**Provided records**
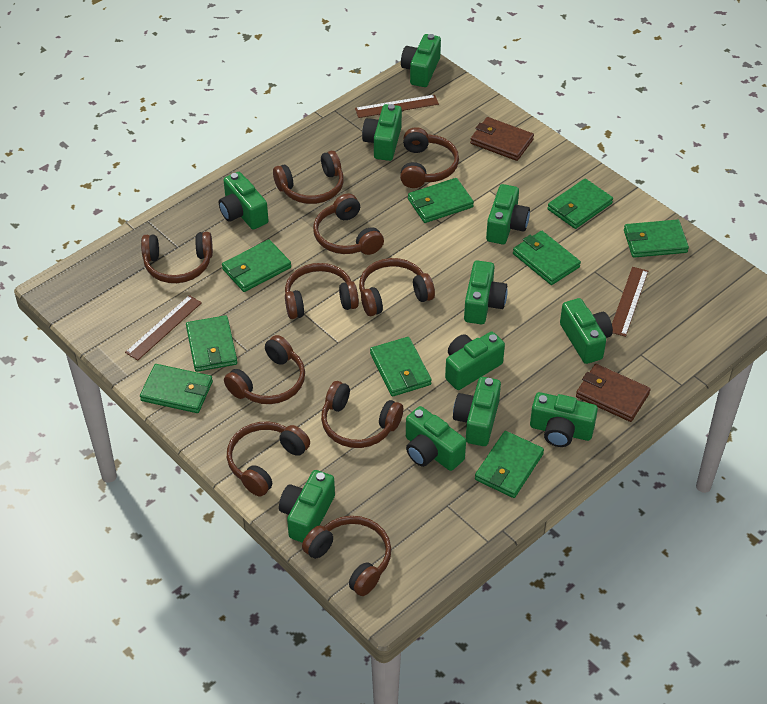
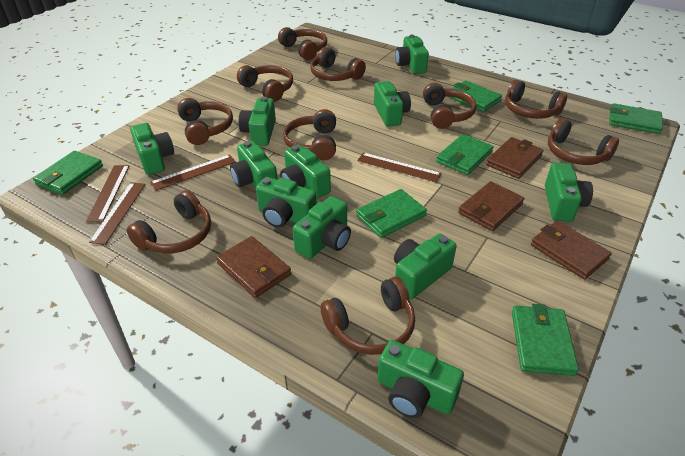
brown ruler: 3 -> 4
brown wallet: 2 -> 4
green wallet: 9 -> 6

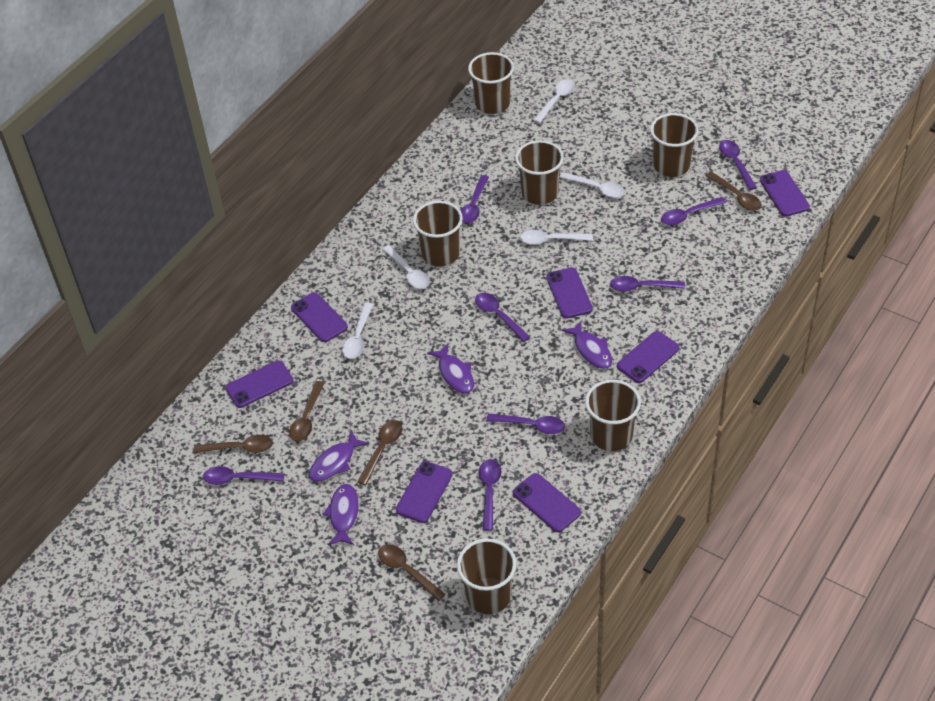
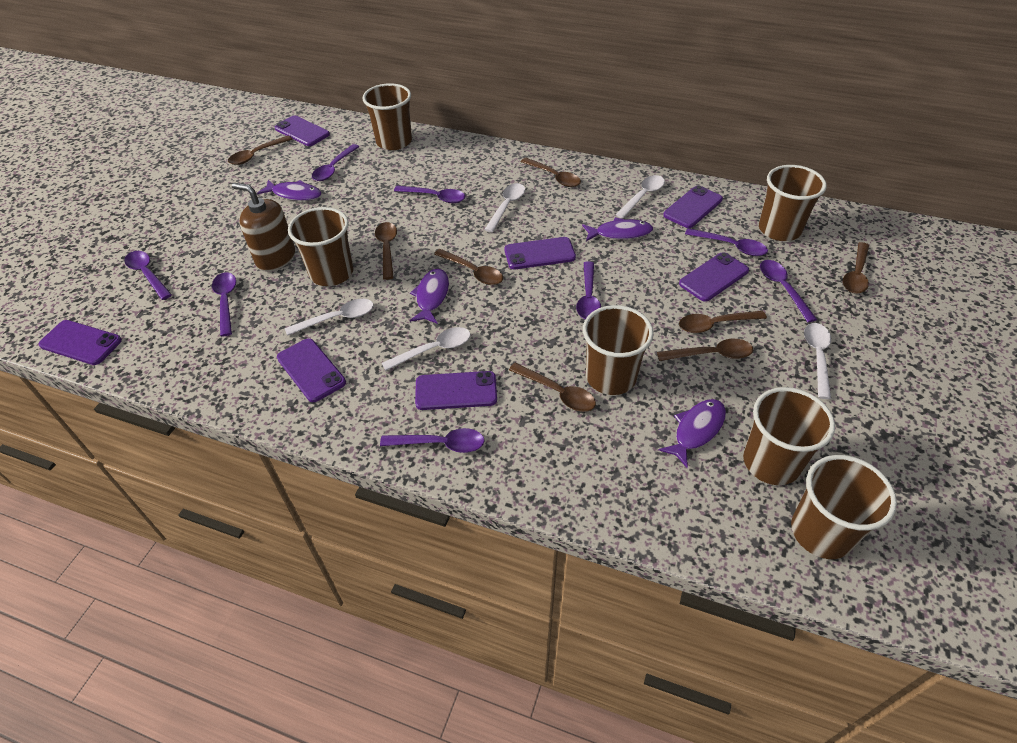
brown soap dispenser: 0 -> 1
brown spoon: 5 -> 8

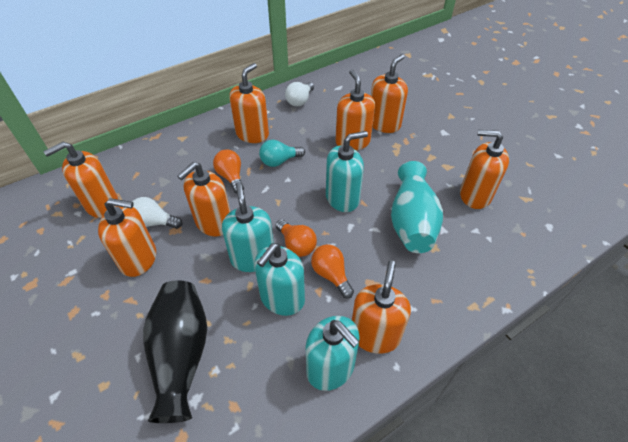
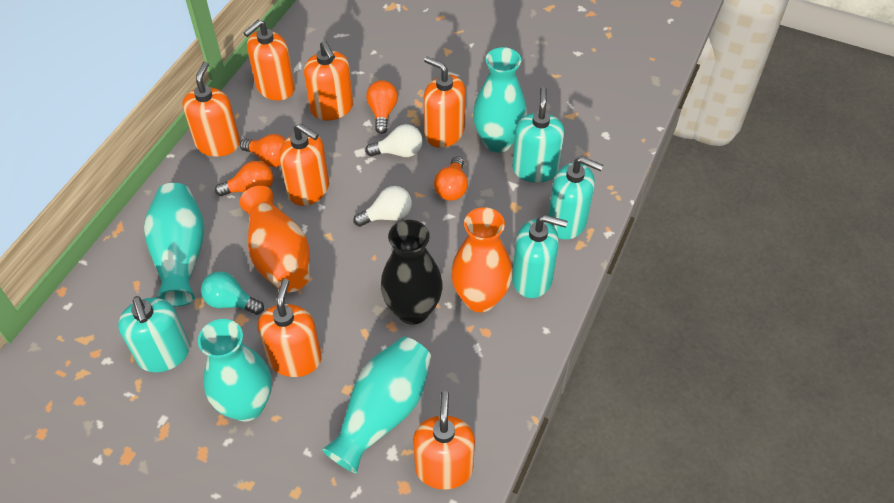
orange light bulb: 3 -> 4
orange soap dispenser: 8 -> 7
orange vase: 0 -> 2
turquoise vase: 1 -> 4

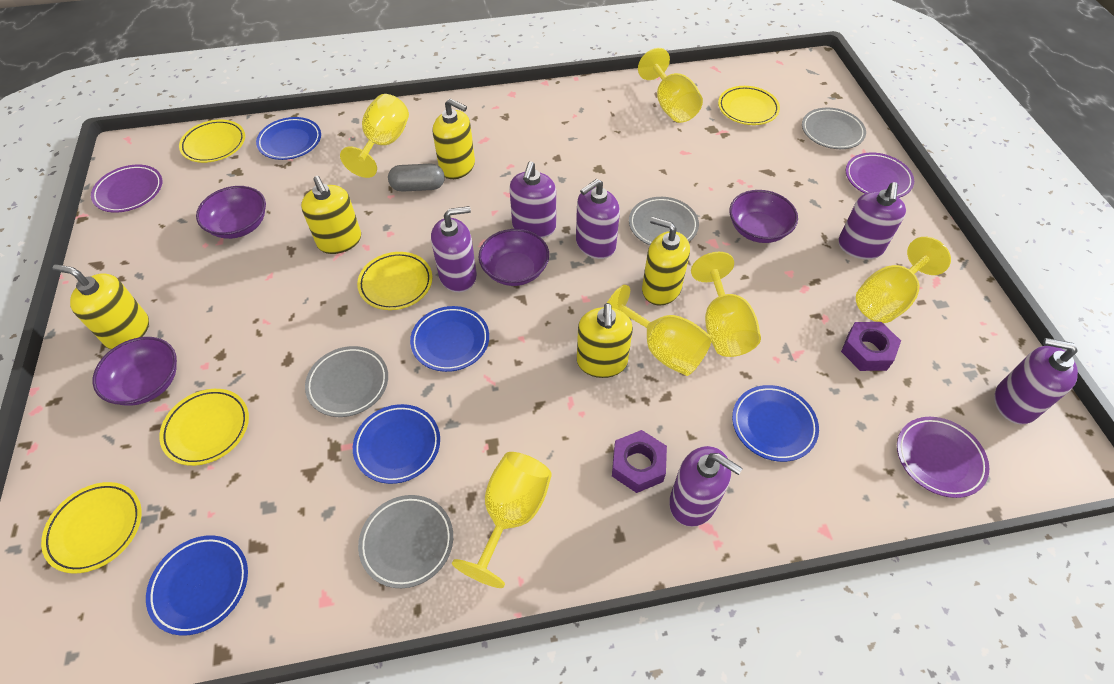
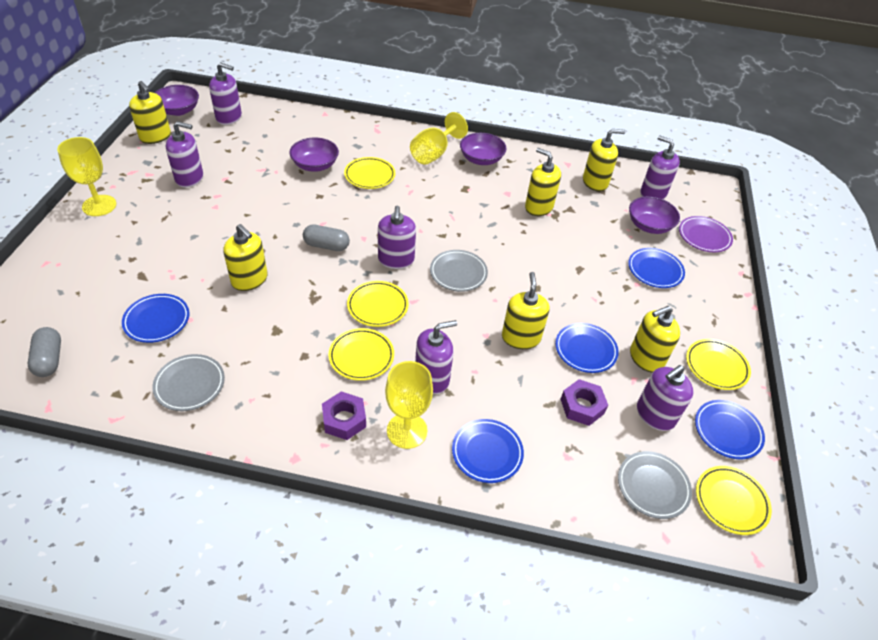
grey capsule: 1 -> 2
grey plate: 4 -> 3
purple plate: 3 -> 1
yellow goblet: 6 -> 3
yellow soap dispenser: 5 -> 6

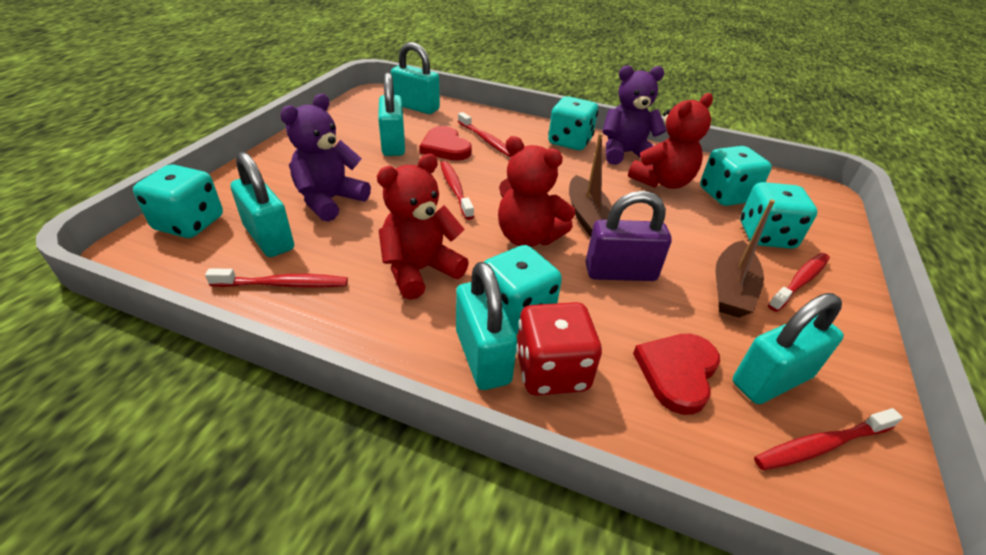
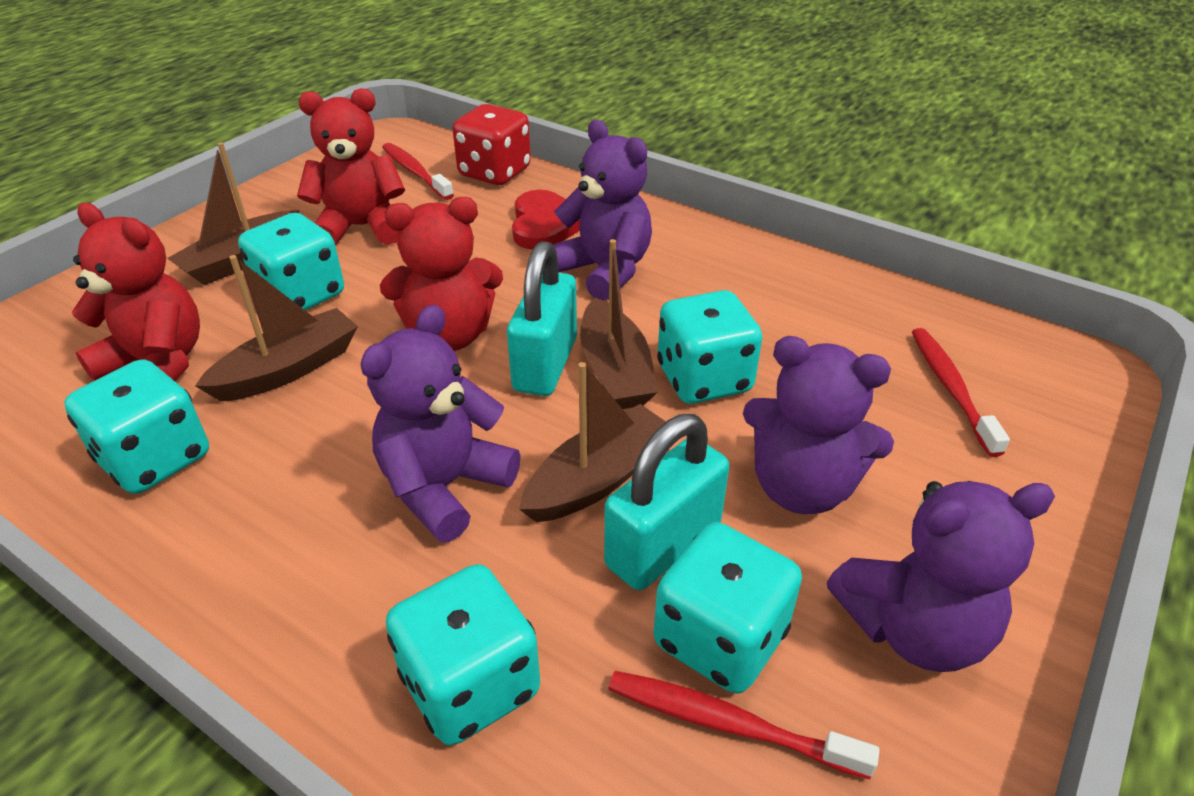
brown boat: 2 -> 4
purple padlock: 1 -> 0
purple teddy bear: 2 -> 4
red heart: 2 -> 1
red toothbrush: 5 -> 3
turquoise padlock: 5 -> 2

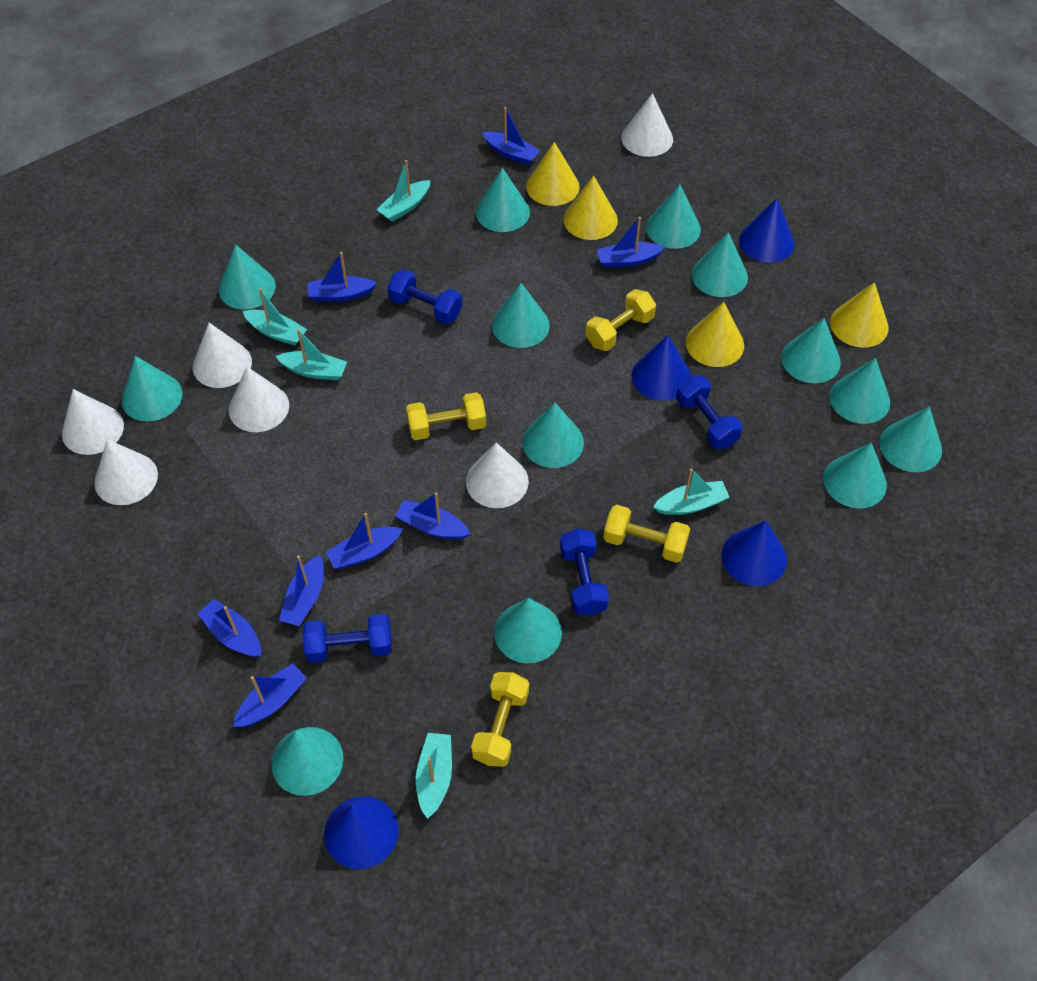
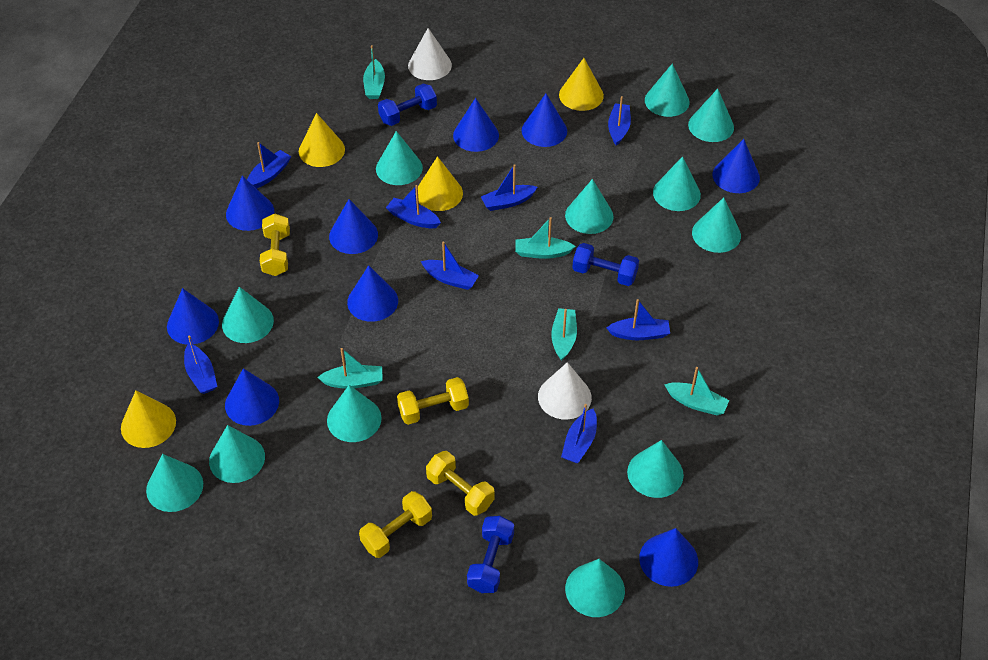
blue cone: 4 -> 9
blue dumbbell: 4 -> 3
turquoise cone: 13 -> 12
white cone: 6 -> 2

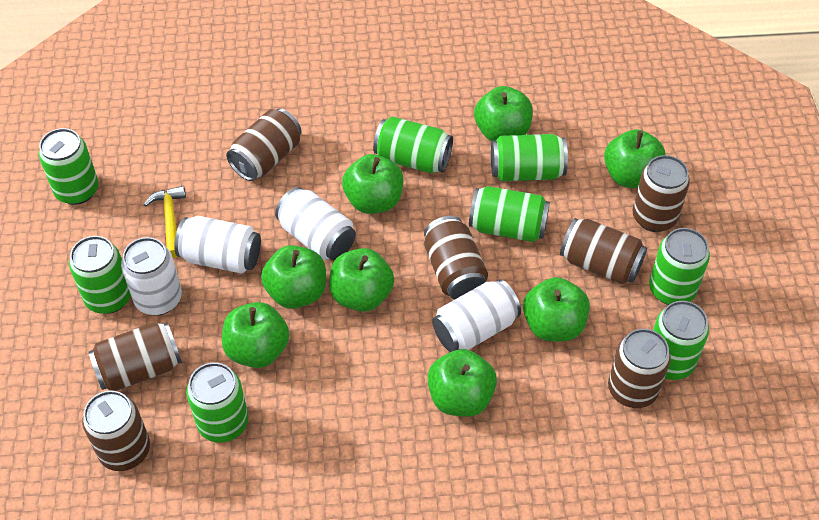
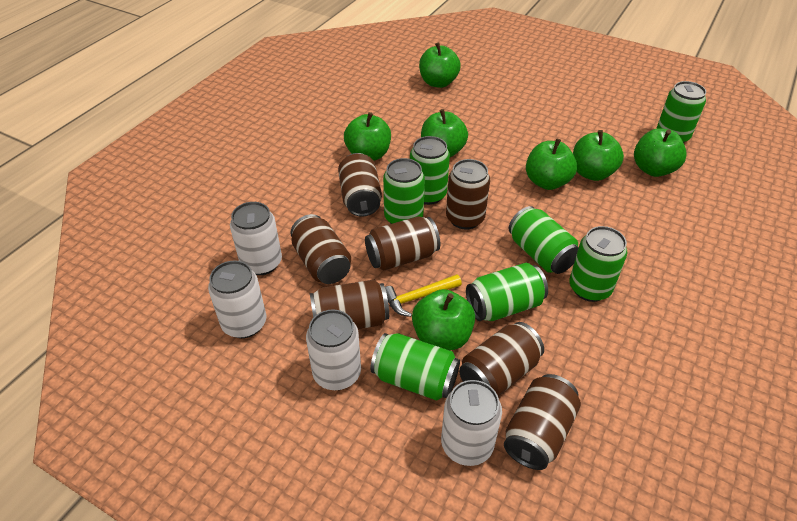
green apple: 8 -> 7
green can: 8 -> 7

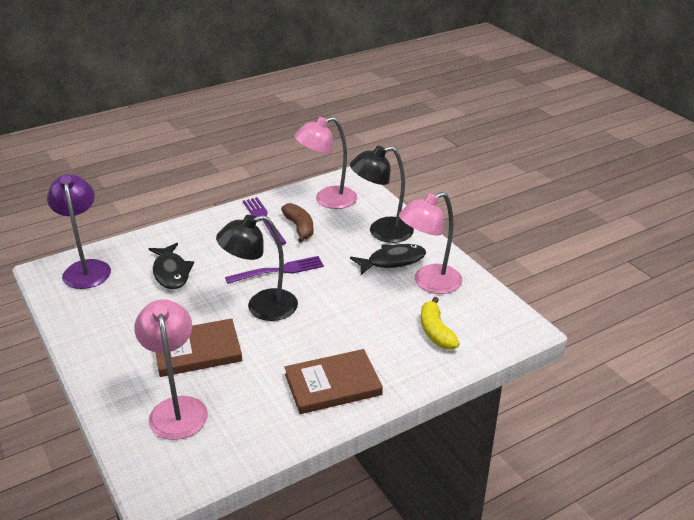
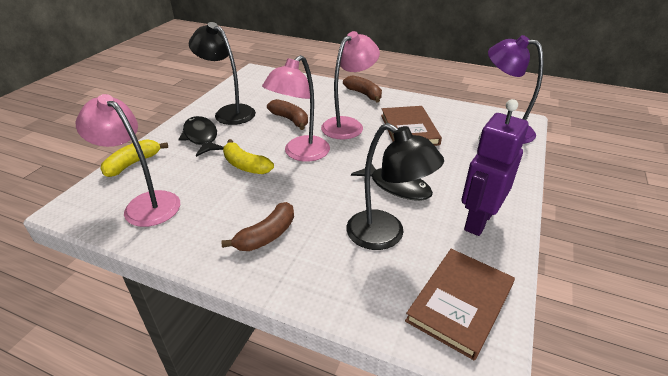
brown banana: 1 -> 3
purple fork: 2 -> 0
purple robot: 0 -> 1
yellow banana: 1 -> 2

**Exercise directions**
All lines that contain the word "turquoise" should be copied from the listing.

**Solution to this task**
turquoise vase: 1 -> 4
turquoise padlock: 5 -> 2
turquoise cone: 13 -> 12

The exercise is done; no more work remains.